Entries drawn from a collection
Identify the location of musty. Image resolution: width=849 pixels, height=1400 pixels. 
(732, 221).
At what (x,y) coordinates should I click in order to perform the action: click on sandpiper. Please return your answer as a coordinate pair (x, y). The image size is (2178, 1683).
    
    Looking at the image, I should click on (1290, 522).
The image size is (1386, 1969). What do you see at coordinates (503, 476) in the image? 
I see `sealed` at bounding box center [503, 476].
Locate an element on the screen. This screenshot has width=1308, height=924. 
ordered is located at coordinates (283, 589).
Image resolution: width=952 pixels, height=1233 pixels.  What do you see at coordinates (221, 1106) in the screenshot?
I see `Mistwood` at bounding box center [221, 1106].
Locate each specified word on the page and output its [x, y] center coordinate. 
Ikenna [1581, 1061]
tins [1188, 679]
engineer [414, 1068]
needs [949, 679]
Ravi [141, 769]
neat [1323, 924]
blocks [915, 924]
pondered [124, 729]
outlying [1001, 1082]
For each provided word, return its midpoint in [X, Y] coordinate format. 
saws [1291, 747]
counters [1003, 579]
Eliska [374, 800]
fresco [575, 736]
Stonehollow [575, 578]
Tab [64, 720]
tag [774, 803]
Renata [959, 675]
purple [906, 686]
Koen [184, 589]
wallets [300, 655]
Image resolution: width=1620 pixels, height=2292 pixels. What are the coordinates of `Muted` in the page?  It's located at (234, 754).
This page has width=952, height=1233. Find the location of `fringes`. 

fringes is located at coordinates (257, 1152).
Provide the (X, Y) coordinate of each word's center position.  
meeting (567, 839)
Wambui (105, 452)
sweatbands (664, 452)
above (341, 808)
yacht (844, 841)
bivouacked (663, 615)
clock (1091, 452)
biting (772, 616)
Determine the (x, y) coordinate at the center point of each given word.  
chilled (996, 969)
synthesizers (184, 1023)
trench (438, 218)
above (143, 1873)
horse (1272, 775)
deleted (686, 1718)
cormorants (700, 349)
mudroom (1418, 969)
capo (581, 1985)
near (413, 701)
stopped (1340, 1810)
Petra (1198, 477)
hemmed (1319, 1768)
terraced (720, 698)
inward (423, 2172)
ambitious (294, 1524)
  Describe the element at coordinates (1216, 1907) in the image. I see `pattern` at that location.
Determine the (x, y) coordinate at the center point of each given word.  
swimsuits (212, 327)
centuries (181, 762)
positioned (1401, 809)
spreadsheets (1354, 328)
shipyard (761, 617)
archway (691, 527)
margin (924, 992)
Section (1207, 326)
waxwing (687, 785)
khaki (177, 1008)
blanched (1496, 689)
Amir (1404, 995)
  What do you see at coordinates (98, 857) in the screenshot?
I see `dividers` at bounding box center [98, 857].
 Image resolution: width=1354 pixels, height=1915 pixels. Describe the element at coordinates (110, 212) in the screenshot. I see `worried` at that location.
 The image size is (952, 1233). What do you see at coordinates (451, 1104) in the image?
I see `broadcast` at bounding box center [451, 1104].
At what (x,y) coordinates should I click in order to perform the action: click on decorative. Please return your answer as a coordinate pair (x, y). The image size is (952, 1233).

◆ **TASK TO CARRY OUT**: Could you output all the lines above as a numbered list, skipping any blank lines?

◆ **ANSWER FOR THIS EXERCISE**:
1. Identify the location of musty. Image resolution: width=849 pixels, height=1400 pixels. 
2. (732, 221).
3. At what (x,y) coordinates should I click in order to perform the action: click on sandpiper. Please return your answer as a coordinate pair (x, y). The image size is (2178, 1683).
4.     Looking at the image, I should click on (1290, 522).
5. The image size is (1386, 1969). What do you see at coordinates (503, 476) in the image? 
6. I see `sealed` at bounding box center [503, 476].
7. Locate an element on the screen. This screenshot has width=1308, height=924. 
8. ordered is located at coordinates (283, 589).
9. Image resolution: width=952 pixels, height=1233 pixels.  What do you see at coordinates (221, 1106) in the screenshot?
10. I see `Mistwood` at bounding box center [221, 1106].
11. Locate each specified word on the page and output its [x, y] center coordinate. 
12. Ikenna [1581, 1061]
13. tins [1188, 679]
14. engineer [414, 1068]
15. needs [949, 679]
16. Ravi [141, 769]
17. neat [1323, 924]
18. blocks [915, 924]
19. pondered [124, 729]
20. outlying [1001, 1082]
21. For each provided word, return its midpoint in [X, Y] coordinate format. 
22. saws [1291, 747]
23. counters [1003, 579]
24. Eliska [374, 800]
25. fresco [575, 736]
26. Stonehollow [575, 578]
27. Tab [64, 720]
28. tag [774, 803]
29. Renata [959, 675]
30. purple [906, 686]
31. Koen [184, 589]
32. wallets [300, 655]
33. Image resolution: width=1620 pixels, height=2292 pixels. What are the coordinates of `Muted` in the page?  It's located at (234, 754).
34. This page has width=952, height=1233. Find the location of `fringes`. 
35. fringes is located at coordinates (257, 1152).
36. Provide the (X, Y) coordinate of each word's center position.  
37. meeting (567, 839)
38. Wambui (105, 452)
39. sweatbands (664, 452)
40. above (341, 808)
41. yacht (844, 841)
42. bivouacked (663, 615)
43. clock (1091, 452)
44. biting (772, 616)
45. Determine the (x, y) coordinate at the center point of each given word.  
46. chilled (996, 969)
47. synthesizers (184, 1023)
48. trench (438, 218)
49. above (143, 1873)
50. horse (1272, 775)
51. deleted (686, 1718)
52. cormorants (700, 349)
53. mudroom (1418, 969)
54. capo (581, 1985)
55. near (413, 701)
56. stopped (1340, 1810)
57. Petra (1198, 477)
58. hemmed (1319, 1768)
59. terraced (720, 698)
60. inward (423, 2172)
61. ambitious (294, 1524)
62.   Describe the element at coordinates (1216, 1907) in the image. I see `pattern` at that location.
63. Determine the (x, y) coordinate at the center point of each given word.  
64. swimsuits (212, 327)
65. centuries (181, 762)
66. positioned (1401, 809)
67. spreadsheets (1354, 328)
68. shipyard (761, 617)
69. archway (691, 527)
70. margin (924, 992)
71. Section (1207, 326)
72. waxwing (687, 785)
73. khaki (177, 1008)
74. blanched (1496, 689)
75. Amir (1404, 995)
76.   What do you see at coordinates (98, 857) in the screenshot?
77. I see `dividers` at bounding box center [98, 857].
78.  Image resolution: width=1354 pixels, height=1915 pixels. Describe the element at coordinates (110, 212) in the screenshot. I see `worried` at that location.
79.  The image size is (952, 1233). What do you see at coordinates (451, 1104) in the image?
80. I see `broadcast` at bounding box center [451, 1104].
81. At what (x,y) coordinates should I click in order to perform the action: click on decorative. Please return your answer as a coordinate pair (x, y). The image size is (952, 1233).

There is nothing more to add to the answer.